§ **Your assignment**: Within the entries below, the lines from the one with "orange shoe: 3 -> 5" through the one with "blue stacking toy: 15 -> 13" are to be set down exactly, both ends kept.

Object state change records:
○ ○ ○ ○

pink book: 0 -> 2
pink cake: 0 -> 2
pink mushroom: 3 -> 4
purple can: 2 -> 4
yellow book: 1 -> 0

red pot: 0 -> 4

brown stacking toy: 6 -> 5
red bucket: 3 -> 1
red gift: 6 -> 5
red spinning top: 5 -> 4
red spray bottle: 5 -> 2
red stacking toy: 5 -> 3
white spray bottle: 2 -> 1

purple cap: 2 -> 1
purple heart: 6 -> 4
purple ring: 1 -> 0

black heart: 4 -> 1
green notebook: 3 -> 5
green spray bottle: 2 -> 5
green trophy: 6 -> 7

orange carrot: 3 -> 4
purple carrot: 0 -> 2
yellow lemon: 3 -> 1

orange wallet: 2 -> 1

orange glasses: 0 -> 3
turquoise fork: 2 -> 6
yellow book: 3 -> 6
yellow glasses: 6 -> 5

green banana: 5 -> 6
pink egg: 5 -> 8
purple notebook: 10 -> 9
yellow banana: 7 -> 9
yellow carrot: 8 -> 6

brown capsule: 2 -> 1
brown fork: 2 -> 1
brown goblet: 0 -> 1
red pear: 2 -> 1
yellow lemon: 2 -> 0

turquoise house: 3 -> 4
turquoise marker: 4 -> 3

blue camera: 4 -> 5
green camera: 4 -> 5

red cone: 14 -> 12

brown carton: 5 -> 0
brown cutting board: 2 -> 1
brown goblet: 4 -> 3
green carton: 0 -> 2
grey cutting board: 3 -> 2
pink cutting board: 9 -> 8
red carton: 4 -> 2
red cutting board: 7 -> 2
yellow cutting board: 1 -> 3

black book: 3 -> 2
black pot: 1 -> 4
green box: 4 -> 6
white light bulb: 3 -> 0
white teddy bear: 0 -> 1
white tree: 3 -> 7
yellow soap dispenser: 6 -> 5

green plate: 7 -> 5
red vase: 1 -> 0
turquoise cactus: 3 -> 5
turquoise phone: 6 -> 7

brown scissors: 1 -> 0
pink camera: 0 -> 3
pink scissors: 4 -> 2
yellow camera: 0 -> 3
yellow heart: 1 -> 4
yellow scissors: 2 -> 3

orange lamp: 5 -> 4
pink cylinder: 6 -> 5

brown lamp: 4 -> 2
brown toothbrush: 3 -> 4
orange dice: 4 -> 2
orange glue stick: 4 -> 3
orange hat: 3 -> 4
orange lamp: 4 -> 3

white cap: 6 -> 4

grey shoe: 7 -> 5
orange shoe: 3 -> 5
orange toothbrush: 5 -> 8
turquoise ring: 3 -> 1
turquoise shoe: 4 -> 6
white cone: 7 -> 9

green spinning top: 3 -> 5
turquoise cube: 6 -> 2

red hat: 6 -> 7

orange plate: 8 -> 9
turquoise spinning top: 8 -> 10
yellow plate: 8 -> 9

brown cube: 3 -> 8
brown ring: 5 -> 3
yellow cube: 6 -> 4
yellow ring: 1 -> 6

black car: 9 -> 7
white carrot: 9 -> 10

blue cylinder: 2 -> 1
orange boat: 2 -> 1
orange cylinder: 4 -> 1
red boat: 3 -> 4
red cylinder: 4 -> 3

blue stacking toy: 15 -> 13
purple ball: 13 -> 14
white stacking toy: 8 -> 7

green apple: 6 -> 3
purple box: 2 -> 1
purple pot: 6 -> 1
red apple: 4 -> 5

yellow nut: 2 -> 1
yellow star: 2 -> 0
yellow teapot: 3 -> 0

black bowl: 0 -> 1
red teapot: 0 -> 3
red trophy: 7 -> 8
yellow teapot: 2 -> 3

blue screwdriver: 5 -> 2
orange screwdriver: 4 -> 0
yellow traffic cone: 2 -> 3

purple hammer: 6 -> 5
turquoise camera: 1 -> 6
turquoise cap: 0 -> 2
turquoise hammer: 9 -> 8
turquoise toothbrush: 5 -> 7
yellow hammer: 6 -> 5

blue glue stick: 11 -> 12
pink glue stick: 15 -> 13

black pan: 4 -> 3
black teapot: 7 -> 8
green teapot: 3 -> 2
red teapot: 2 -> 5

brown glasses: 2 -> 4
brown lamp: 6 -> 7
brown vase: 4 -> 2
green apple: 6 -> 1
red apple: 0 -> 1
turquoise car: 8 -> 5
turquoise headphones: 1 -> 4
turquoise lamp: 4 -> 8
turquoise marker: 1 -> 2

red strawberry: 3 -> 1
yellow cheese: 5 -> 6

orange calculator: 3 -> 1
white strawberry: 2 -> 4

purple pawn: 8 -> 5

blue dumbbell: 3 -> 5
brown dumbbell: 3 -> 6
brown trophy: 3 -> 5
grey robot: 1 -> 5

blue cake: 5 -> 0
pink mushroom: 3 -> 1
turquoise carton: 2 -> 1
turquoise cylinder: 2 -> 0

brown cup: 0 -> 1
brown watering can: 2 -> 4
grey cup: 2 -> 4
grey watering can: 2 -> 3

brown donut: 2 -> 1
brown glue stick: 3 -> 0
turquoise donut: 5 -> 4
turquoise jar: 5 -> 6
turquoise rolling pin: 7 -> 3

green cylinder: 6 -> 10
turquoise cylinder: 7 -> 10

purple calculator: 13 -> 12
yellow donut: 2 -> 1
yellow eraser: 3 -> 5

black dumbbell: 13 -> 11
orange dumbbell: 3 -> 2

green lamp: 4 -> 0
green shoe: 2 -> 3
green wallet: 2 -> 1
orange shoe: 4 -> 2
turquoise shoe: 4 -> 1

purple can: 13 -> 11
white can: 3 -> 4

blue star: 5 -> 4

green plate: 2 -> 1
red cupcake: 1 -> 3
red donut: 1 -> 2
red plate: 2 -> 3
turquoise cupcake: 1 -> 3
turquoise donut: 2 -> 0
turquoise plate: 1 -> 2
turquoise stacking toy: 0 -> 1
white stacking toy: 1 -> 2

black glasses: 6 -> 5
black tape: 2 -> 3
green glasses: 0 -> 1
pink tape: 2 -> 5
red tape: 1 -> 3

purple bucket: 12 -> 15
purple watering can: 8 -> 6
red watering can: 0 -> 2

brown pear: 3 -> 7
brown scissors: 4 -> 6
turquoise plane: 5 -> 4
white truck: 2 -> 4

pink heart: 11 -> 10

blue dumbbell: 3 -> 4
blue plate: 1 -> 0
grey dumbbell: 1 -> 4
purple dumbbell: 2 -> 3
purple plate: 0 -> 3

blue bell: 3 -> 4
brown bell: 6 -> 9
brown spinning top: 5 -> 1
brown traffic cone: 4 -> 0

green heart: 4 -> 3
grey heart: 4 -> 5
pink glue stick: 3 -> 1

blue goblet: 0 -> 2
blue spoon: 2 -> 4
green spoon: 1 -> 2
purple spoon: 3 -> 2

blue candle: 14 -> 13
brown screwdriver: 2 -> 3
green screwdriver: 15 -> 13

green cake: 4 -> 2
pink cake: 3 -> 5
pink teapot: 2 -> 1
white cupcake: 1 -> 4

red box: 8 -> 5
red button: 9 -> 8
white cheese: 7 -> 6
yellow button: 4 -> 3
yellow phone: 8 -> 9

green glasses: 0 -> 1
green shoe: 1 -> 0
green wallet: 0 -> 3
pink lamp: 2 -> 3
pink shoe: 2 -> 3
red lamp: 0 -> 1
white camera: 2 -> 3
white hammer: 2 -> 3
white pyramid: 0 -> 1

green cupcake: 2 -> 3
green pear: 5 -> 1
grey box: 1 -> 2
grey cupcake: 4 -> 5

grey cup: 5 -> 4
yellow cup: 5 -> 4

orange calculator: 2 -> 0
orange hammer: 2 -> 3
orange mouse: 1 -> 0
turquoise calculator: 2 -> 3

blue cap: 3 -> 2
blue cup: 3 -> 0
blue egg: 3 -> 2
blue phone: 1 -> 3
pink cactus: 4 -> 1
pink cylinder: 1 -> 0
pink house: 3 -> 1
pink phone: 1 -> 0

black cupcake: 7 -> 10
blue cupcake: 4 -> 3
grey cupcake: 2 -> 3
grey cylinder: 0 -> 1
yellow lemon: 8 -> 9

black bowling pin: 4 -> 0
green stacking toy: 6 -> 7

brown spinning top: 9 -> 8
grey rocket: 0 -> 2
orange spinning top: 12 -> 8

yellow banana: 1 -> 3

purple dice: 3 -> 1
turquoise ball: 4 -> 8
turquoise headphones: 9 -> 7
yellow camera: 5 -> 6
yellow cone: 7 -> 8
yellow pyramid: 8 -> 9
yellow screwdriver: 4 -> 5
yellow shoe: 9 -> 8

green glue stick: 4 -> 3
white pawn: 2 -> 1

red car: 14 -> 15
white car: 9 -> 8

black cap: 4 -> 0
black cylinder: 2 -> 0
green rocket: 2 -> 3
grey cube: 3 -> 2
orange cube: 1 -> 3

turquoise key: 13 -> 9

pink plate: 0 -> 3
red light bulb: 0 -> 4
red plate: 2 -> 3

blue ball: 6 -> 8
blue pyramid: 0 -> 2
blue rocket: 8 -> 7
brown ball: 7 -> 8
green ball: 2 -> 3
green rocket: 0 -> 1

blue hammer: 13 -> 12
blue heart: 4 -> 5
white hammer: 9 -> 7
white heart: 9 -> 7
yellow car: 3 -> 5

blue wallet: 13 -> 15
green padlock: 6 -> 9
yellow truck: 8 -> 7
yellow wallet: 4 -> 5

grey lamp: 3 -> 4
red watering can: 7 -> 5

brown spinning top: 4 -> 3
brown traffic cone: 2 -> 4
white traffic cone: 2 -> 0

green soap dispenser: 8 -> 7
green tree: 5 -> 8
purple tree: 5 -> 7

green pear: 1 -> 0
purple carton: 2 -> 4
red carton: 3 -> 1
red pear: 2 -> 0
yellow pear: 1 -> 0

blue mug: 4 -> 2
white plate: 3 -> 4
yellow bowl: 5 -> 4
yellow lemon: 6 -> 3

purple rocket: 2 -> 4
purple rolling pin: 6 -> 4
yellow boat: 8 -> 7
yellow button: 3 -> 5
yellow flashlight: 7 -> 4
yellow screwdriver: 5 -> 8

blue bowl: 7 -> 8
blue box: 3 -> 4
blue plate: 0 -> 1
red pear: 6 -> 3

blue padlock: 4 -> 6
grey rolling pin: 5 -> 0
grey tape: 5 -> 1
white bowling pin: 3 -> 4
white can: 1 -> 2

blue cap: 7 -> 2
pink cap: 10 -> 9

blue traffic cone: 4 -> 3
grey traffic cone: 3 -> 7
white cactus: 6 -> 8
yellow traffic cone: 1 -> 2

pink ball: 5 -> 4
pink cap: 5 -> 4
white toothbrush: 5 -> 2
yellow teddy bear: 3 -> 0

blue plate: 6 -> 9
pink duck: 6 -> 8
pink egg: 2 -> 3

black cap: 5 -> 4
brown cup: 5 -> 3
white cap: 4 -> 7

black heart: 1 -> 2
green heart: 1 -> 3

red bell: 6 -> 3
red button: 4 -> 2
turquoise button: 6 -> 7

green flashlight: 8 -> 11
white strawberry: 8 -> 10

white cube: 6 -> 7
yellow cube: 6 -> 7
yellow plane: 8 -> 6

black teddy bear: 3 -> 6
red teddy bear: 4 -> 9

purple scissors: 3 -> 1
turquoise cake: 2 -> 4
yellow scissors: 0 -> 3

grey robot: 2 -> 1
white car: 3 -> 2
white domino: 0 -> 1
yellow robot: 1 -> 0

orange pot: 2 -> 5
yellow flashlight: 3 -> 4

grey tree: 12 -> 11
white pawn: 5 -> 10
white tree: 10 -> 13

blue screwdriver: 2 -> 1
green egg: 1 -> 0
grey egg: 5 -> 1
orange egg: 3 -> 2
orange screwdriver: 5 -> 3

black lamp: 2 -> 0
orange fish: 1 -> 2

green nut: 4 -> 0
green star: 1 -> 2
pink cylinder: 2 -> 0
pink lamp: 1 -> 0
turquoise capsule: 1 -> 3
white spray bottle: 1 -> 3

○ ○ ○ ○

§ **Exercise result**:
orange shoe: 3 -> 5
orange toothbrush: 5 -> 8
turquoise ring: 3 -> 1
turquoise shoe: 4 -> 6
white cone: 7 -> 9

green spinning top: 3 -> 5
turquoise cube: 6 -> 2

red hat: 6 -> 7

orange plate: 8 -> 9
turquoise spinning top: 8 -> 10
yellow plate: 8 -> 9

brown cube: 3 -> 8
brown ring: 5 -> 3
yellow cube: 6 -> 4
yellow ring: 1 -> 6

black car: 9 -> 7
white carrot: 9 -> 10

blue cylinder: 2 -> 1
orange boat: 2 -> 1
orange cylinder: 4 -> 1
red boat: 3 -> 4
red cylinder: 4 -> 3

blue stacking toy: 15 -> 13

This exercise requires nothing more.